__Task objective__: Whenever the word "blue" appears in a line of the data below, copy that line.

/---

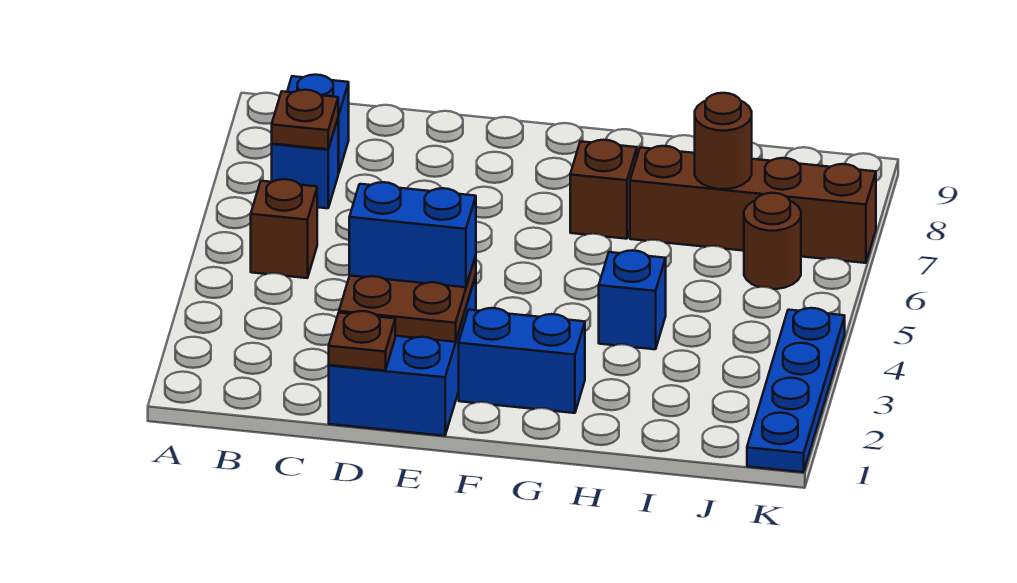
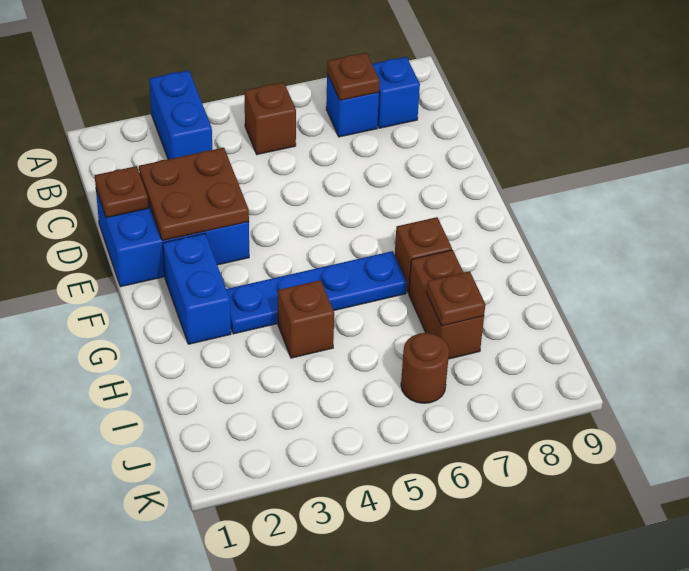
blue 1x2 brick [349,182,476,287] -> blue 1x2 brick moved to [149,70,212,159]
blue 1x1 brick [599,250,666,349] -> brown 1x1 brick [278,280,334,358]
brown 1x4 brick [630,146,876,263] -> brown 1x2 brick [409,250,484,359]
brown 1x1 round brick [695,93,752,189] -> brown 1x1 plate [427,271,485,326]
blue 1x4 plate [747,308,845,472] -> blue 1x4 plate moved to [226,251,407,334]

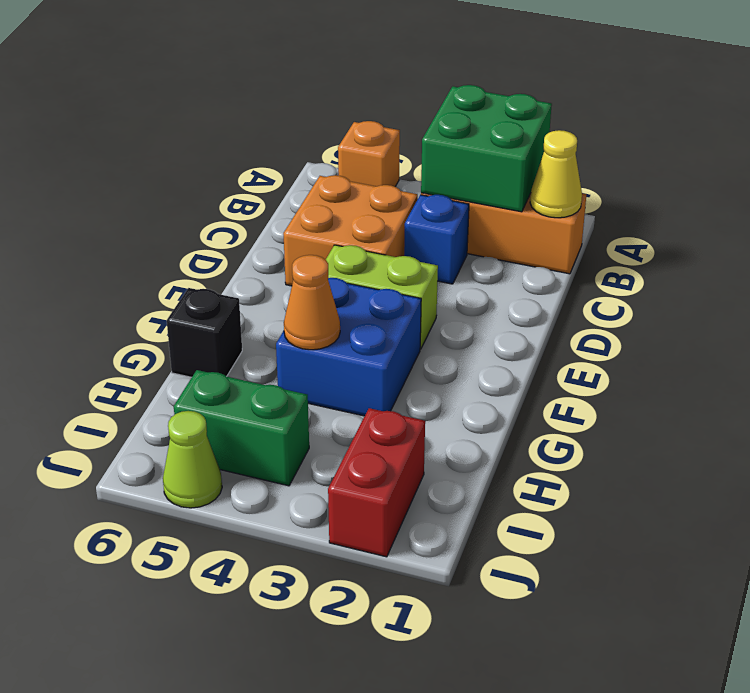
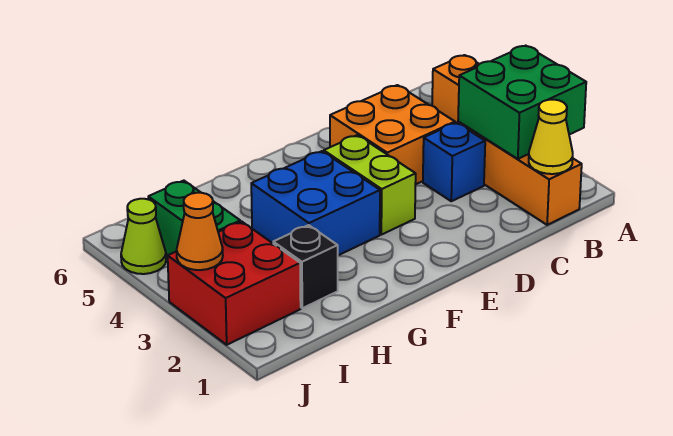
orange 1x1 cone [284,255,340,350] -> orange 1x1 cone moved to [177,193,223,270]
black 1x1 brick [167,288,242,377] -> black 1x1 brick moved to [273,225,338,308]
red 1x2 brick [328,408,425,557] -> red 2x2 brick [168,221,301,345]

\---

__Answer space__:
blue 1x2 brick [349,182,476,287] -> blue 1x2 brick moved to [149,70,212,159]
blue 1x1 brick [599,250,666,349] -> brown 1x1 brick [278,280,334,358]
blue 1x4 plate [747,308,845,472] -> blue 1x4 plate moved to [226,251,407,334]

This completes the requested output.